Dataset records
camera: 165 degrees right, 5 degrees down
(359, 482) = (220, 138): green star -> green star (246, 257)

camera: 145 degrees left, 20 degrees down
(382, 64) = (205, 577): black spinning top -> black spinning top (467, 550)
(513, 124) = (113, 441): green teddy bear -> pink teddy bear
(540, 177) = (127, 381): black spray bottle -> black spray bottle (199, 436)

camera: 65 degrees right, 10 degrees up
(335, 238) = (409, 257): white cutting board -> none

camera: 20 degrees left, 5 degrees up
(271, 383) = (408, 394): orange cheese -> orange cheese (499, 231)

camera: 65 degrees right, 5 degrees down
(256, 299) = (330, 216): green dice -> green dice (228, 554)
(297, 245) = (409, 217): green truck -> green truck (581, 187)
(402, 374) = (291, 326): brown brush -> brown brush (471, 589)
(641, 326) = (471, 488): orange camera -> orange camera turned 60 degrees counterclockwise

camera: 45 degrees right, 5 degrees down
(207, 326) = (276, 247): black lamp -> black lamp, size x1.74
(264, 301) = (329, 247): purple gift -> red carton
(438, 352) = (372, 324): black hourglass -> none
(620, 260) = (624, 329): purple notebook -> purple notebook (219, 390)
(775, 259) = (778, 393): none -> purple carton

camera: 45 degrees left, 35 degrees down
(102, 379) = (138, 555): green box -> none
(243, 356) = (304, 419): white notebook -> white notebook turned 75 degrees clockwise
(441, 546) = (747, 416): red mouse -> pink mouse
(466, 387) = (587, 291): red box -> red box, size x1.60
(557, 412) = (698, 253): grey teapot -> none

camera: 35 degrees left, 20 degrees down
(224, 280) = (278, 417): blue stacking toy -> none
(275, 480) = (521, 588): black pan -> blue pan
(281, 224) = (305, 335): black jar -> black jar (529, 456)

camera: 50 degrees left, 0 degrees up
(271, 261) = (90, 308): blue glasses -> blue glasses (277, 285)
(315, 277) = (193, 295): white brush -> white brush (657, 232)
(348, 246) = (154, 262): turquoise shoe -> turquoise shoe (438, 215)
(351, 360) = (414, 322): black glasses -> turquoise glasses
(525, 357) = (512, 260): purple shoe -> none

> **The task**:
Reproduce every line above that contains the string "pink".

> **Problem solution**:
(513, 124) = (113, 441): green teddy bear -> pink teddy bear
(441, 546) = (747, 416): red mouse -> pink mouse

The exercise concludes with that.